Your objective:
Only the lines from the one containing "JOY pin VRX: A0 -> TX" to the end of the entries should be written out, each exactly as it stands, both ends included.

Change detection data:
======

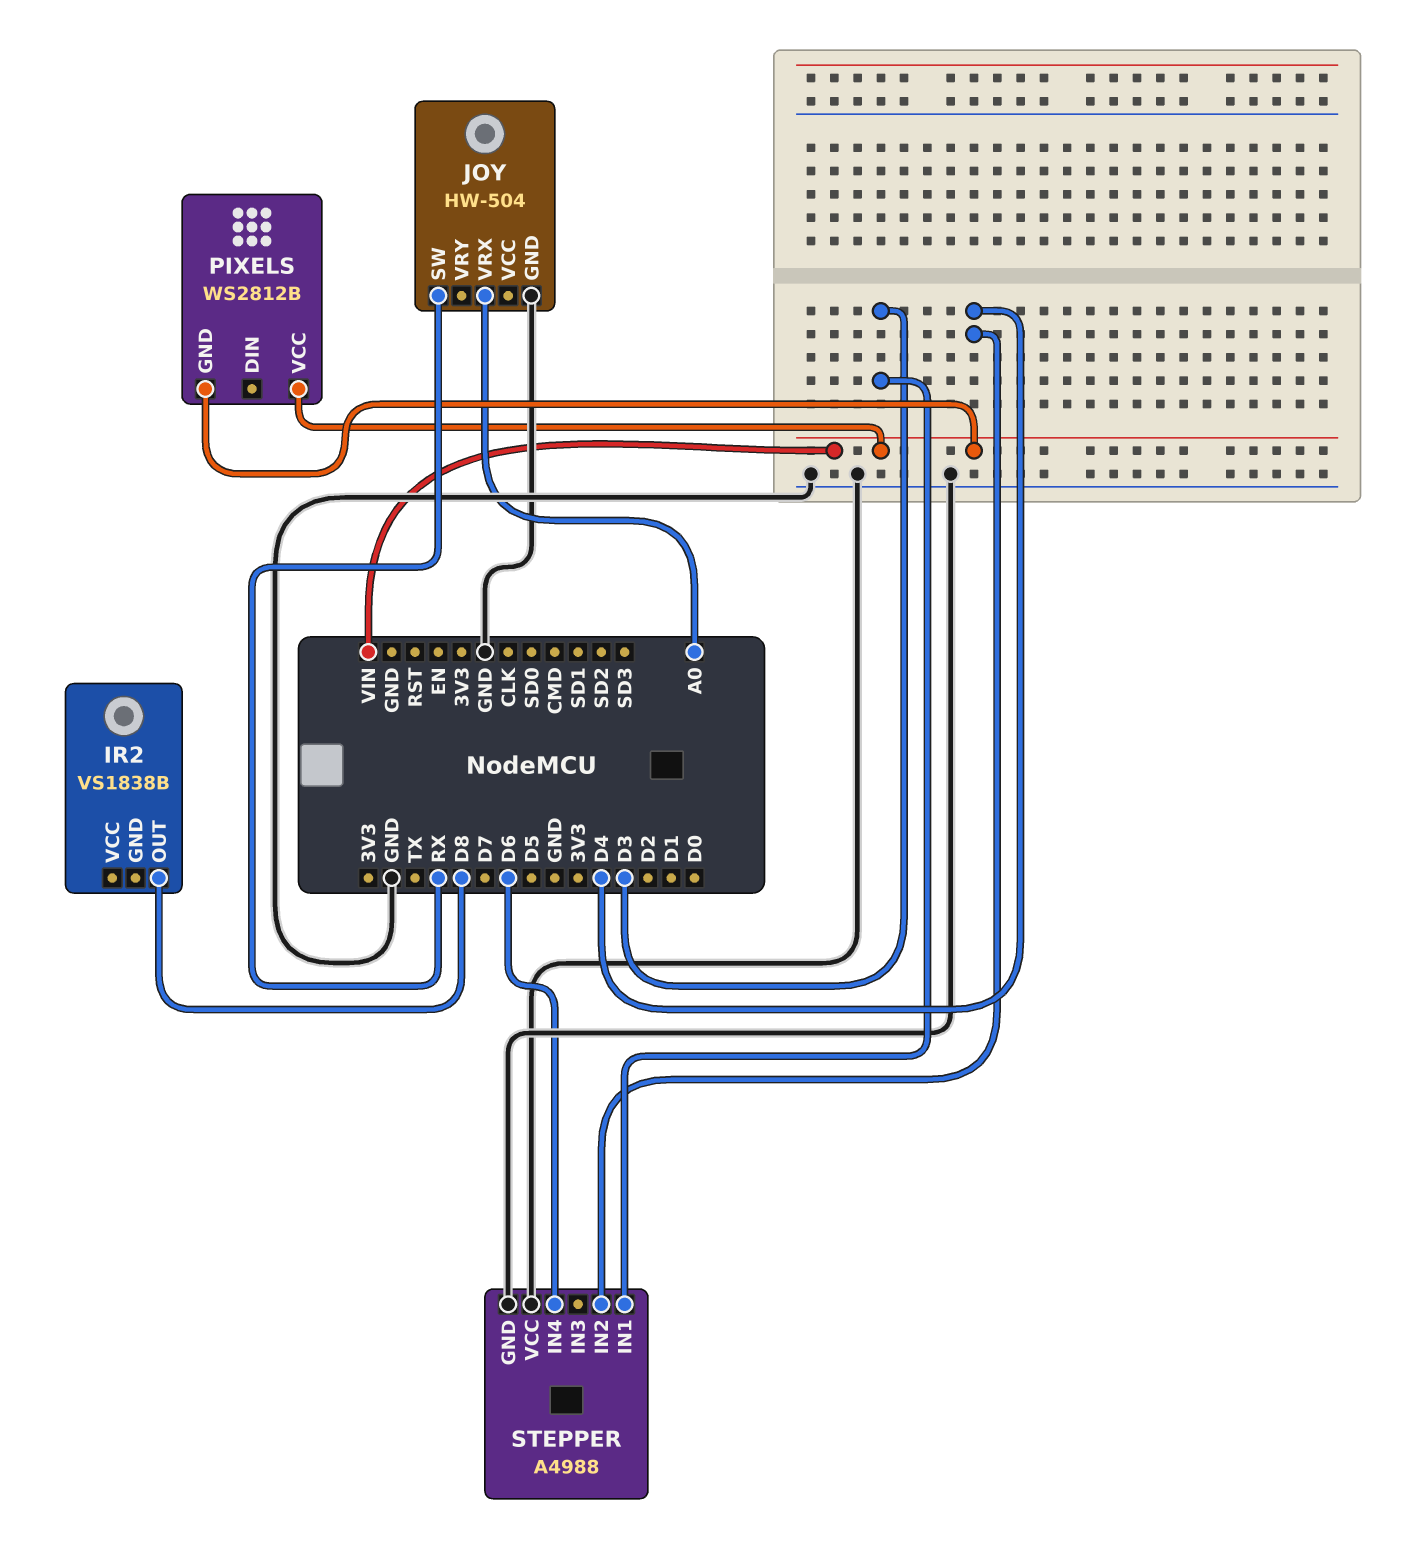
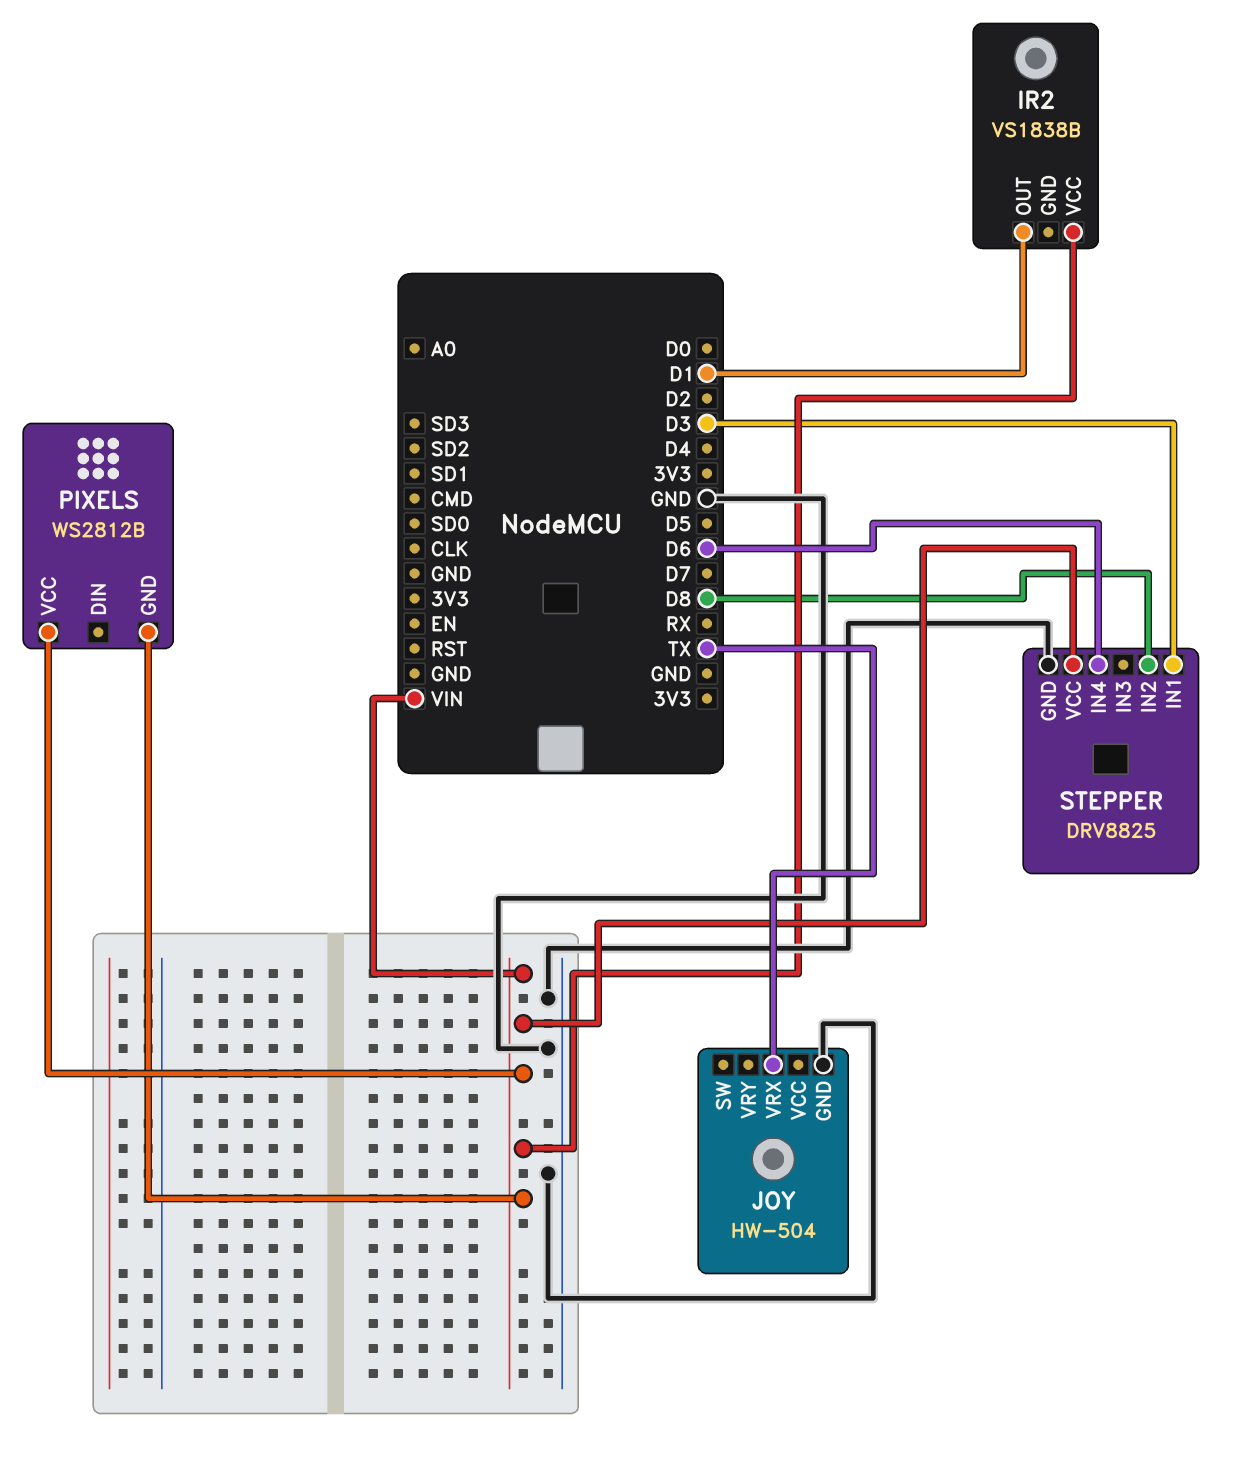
IR2 pin OUT: D8 -> D1
IR2 pin VCC: none -> VIN
JOY pin SW: RX -> none
JOY pin VRX: A0 -> TX
STEPPER: A4988 -> DRV8825
STEPPER pin IN2: D4 -> D8
STEPPER pin VCC: GND -> VIN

======

Written solution:
JOY pin VRX: A0 -> TX
STEPPER: A4988 -> DRV8825
STEPPER pin IN2: D4 -> D8
STEPPER pin VCC: GND -> VIN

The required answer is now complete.